## WHAT YOU SHOULD DO
Reproduce each line of the rows below verbatim, leaving out the pictures.

## Data excerpts

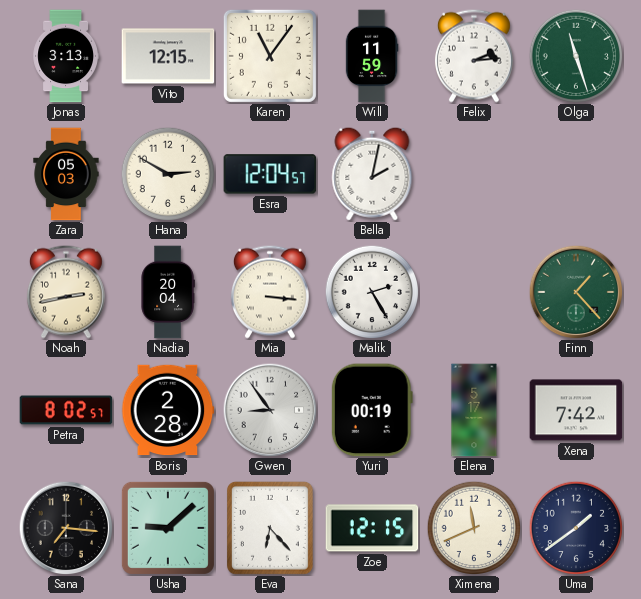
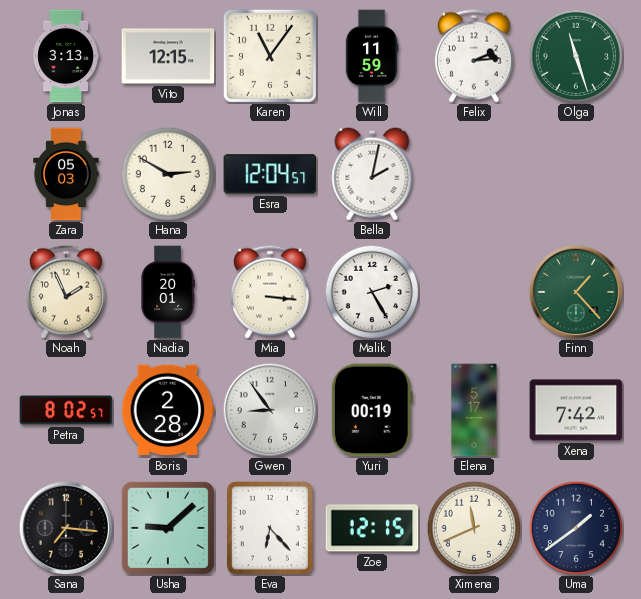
Noah: 2:43 -> 1:56
Nadia: 20:04 -> 20:01
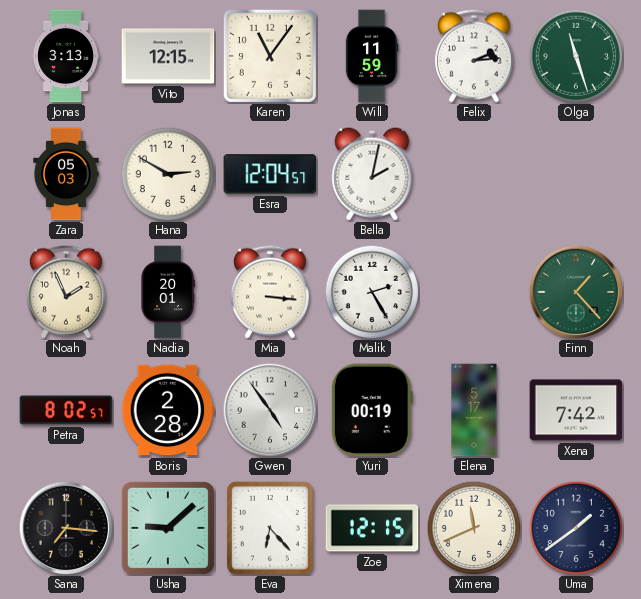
Gwen: 8:54 -> 4:54
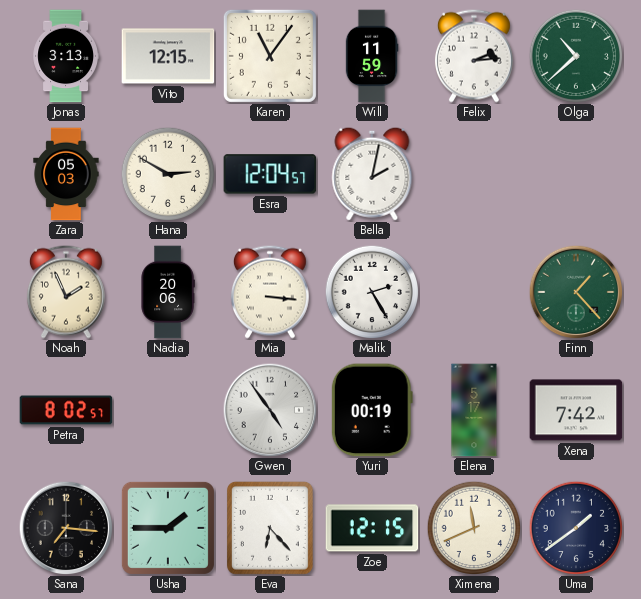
Olga: 11:27 -> 10:38
Nadia: 20:01 -> 20:06
Boris: 2:28 -> none
Usha: 9:08 -> 1:45
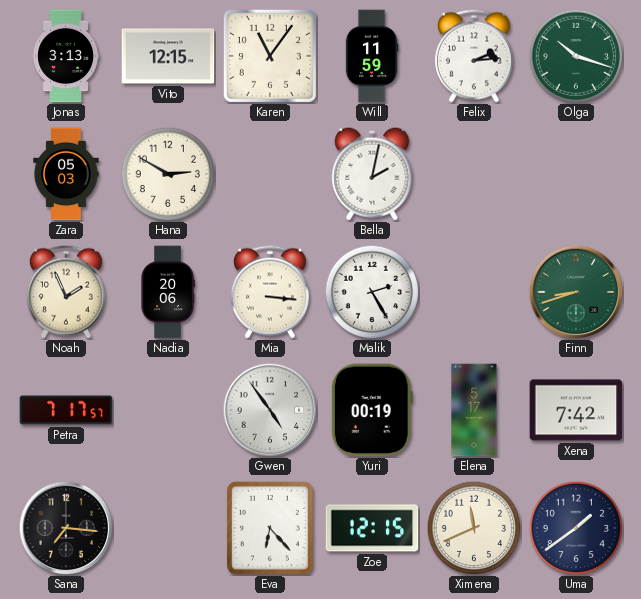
Olga: 10:38 -> 10:18
Esra: 12:04 -> none
Finn: 1:23 -> 8:42
Petra: 8:02 -> 7:17
Usha: 1:45 -> none
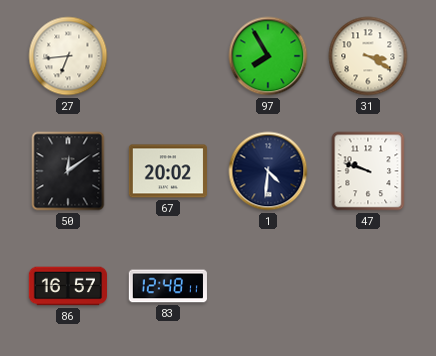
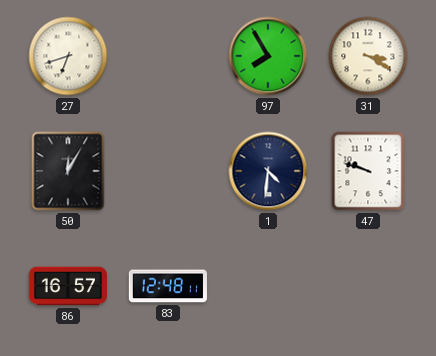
27: 6:44 -> 6:42
50: 12:09 -> 12:05
67: 20:02 -> none
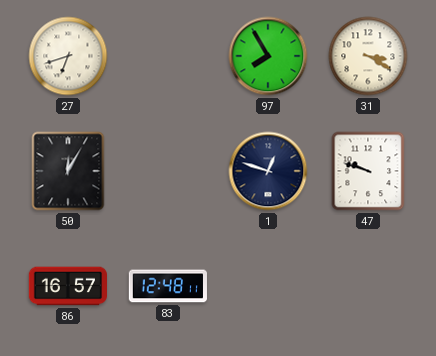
1: 4:31 -> 12:48
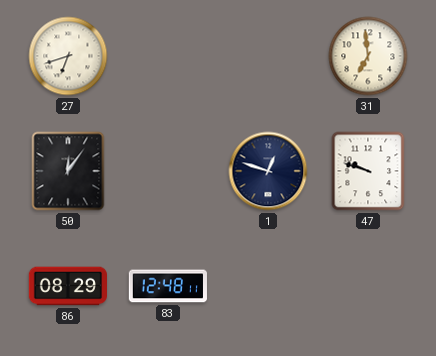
97: 7:55 -> none
31: 3:20 -> 6:59
50: 12:05 -> 12:06
86: 16:57 -> 08:29
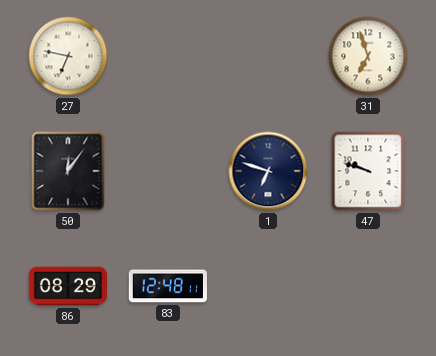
27: 6:42 -> 6:47
31: 6:59 -> 6:57
1: 12:48 -> 6:48
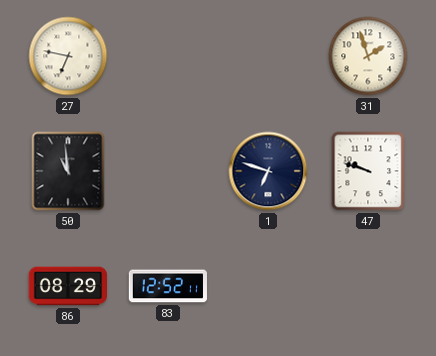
31: 6:57 -> 1:57
50: 12:06 -> 10:59
83: 12:48 -> 12:52
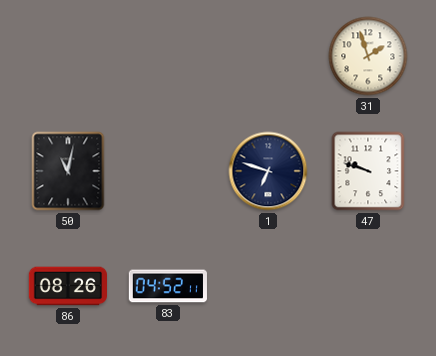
27: 6:47 -> none
50: 10:59 -> 11:02
86: 08:29 -> 08:26
83: 12:52 -> 04:52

## RESPONSE BELOW
Noah: 2:43 -> 1:56
Nadia: 20:04 -> 20:01
Gwen: 8:54 -> 4:54
Olga: 11:27 -> 10:38
Nadia: 20:01 -> 20:06
Boris: 2:28 -> none
Usha: 9:08 -> 1:45
Olga: 10:38 -> 10:18
Esra: 12:04 -> none
Finn: 1:23 -> 8:42
Petra: 8:02 -> 7:17
Usha: 1:45 -> none
27: 6:44 -> 6:42
50: 12:09 -> 12:05
67: 20:02 -> none
1: 4:31 -> 12:48
97: 7:55 -> none
31: 3:20 -> 6:59
50: 12:05 -> 12:06
86: 16:57 -> 08:29
27: 6:42 -> 6:47
31: 6:59 -> 6:57
1: 12:48 -> 6:48
31: 6:57 -> 1:57
50: 12:06 -> 10:59
83: 12:48 -> 12:52
27: 6:47 -> none
50: 10:59 -> 11:02
86: 08:29 -> 08:26
83: 12:52 -> 04:52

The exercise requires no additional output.